Material shown —
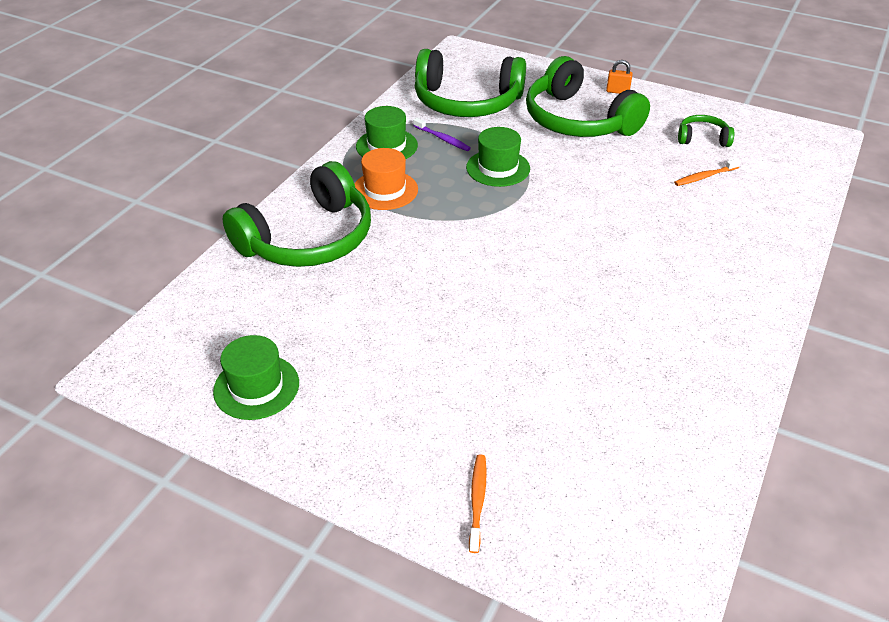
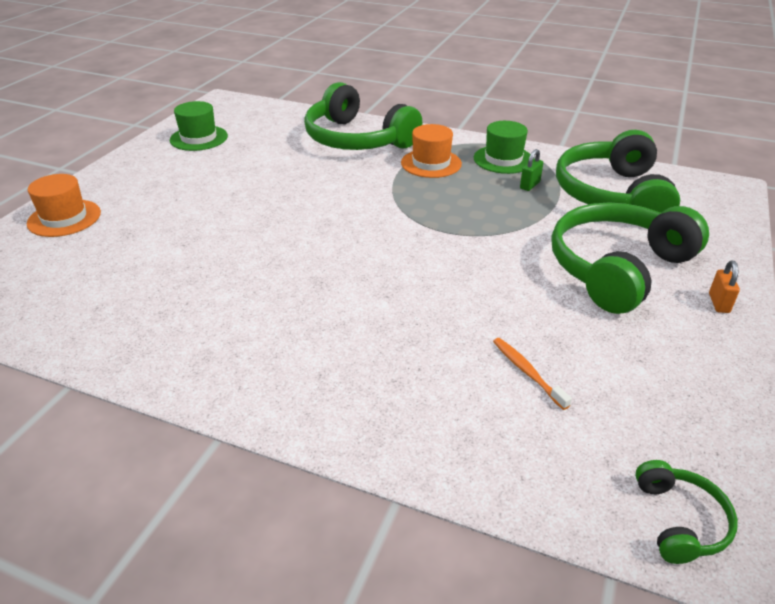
camera: 85 degrees right, 5 degrees down
purple toothbrush [413,118,471,151] -> green padlock [520,149,543,191]
green hat [466,127,530,187] -> none
orange toothbrush [469,455,487,553] -> orange hat [27,174,101,237]
green headphones [678,115,734,147] -> green headphones moved to [635,460,738,564]

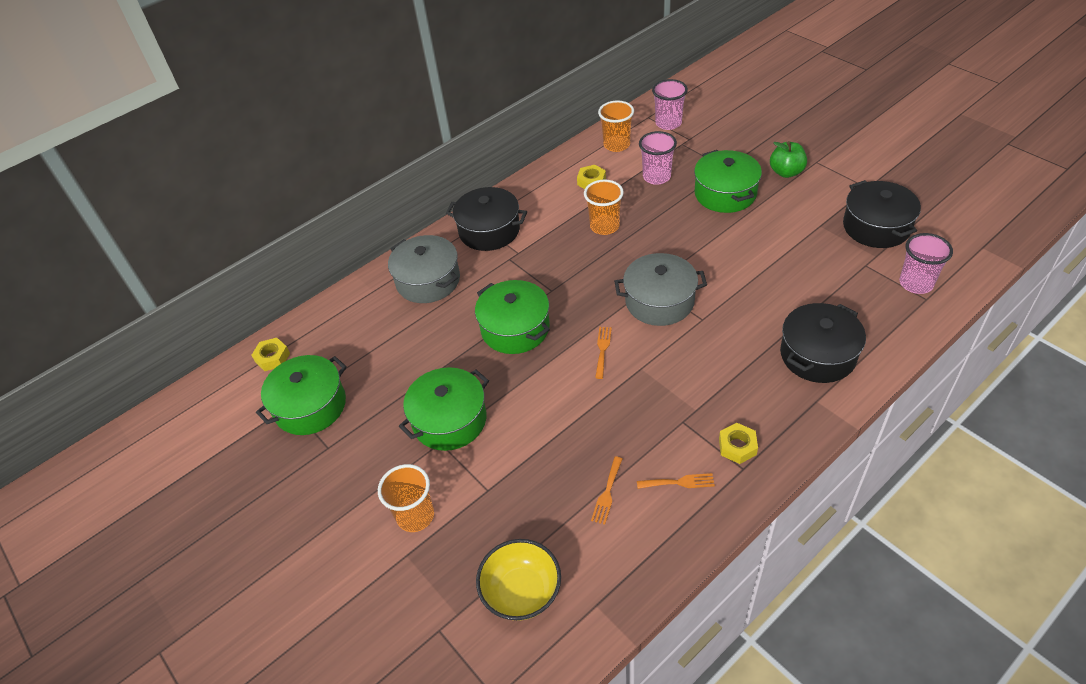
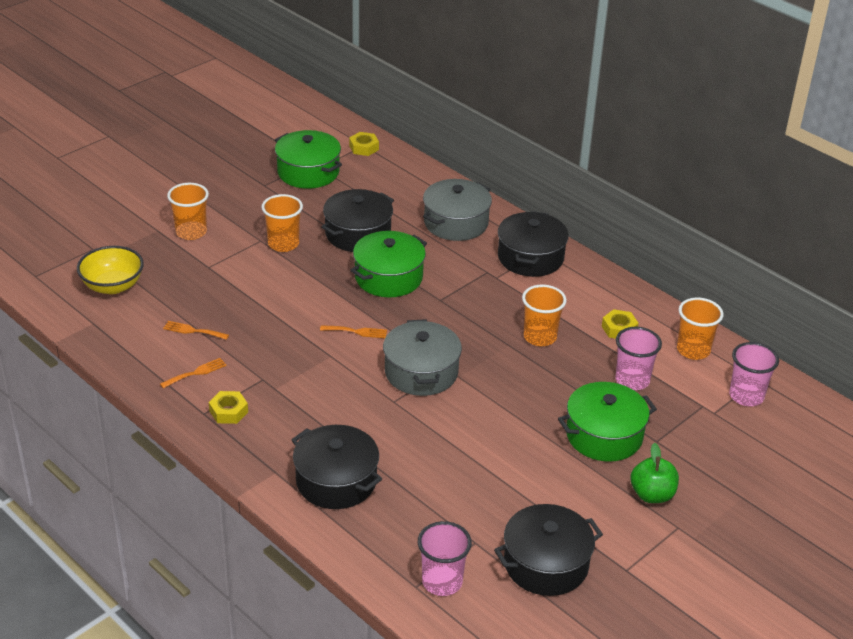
camera: 80 degrees right, 10 degrees down
green pot [399,367,489,451] -> orange cup [261,194,303,252]
orange fork [637,473,715,489] -> orange fork turned 120 degrees counterclockwise [160,358,227,388]
none -> black pot [321,189,394,252]

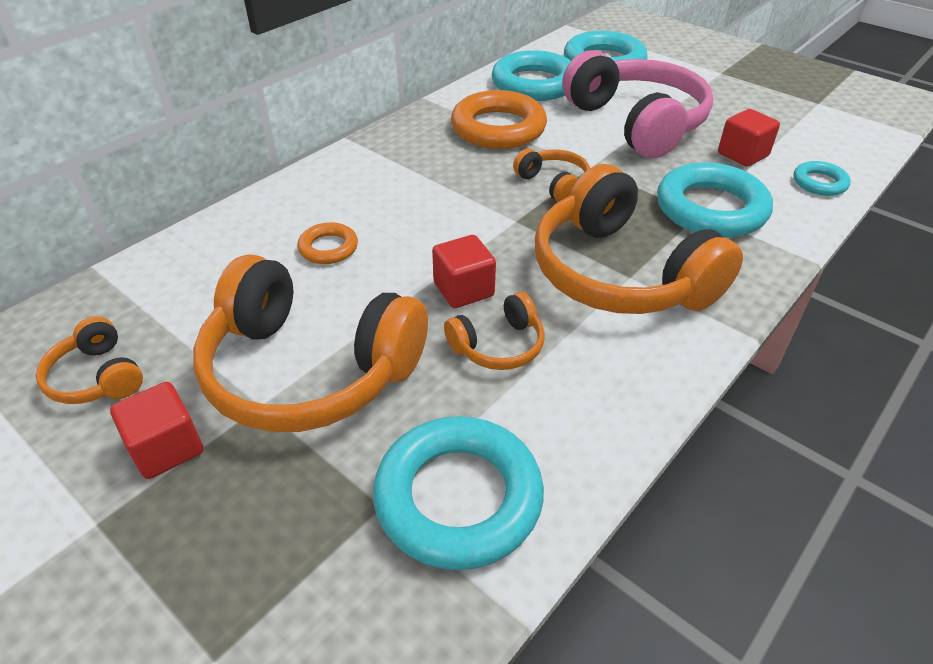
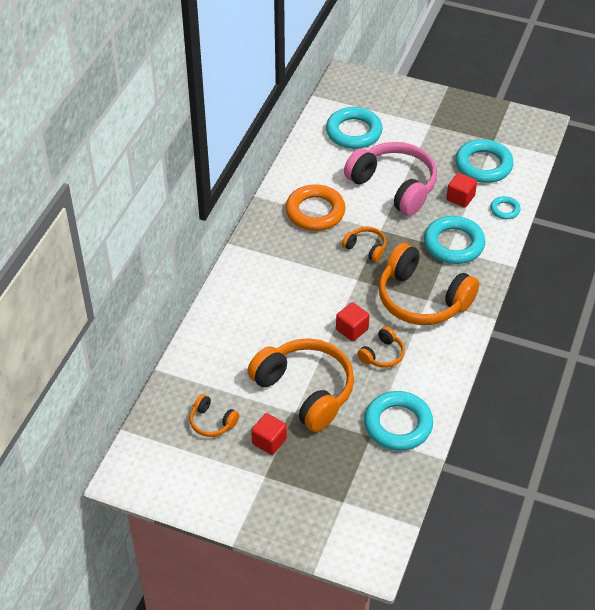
camera: 20 degrees left, 5 degrees up
orange headphones [193,255,428,432] -> orange headphones turned 135 degrees counterclockwise [247,338,354,432]
orange ring [298,222,358,264] -> none
turquoise ring [492,50,571,101] -> turquoise ring moved to [455,139,514,183]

Task item —
Would you print all of the material exactly as written, minus the pictures?

Result below —
camera: 85 degrees right, 5 degrees down
purple toothbrush [413,118,471,151] -> green padlock [520,149,543,191]
green hat [466,127,530,187] -> none
orange toothbrush [469,455,487,553] -> orange hat [27,174,101,237]
green headphones [678,115,734,147] -> green headphones moved to [635,460,738,564]

camera: 80 degrees right, 10 degrees down
green pot [399,367,489,451] -> orange cup [261,194,303,252]
orange fork [637,473,715,489] -> orange fork turned 120 degrees counterclockwise [160,358,227,388]
none -> black pot [321,189,394,252]

camera: 20 degrees left, 5 degrees up
orange headphones [193,255,428,432] -> orange headphones turned 135 degrees counterclockwise [247,338,354,432]
orange ring [298,222,358,264] -> none
turquoise ring [492,50,571,101] -> turquoise ring moved to [455,139,514,183]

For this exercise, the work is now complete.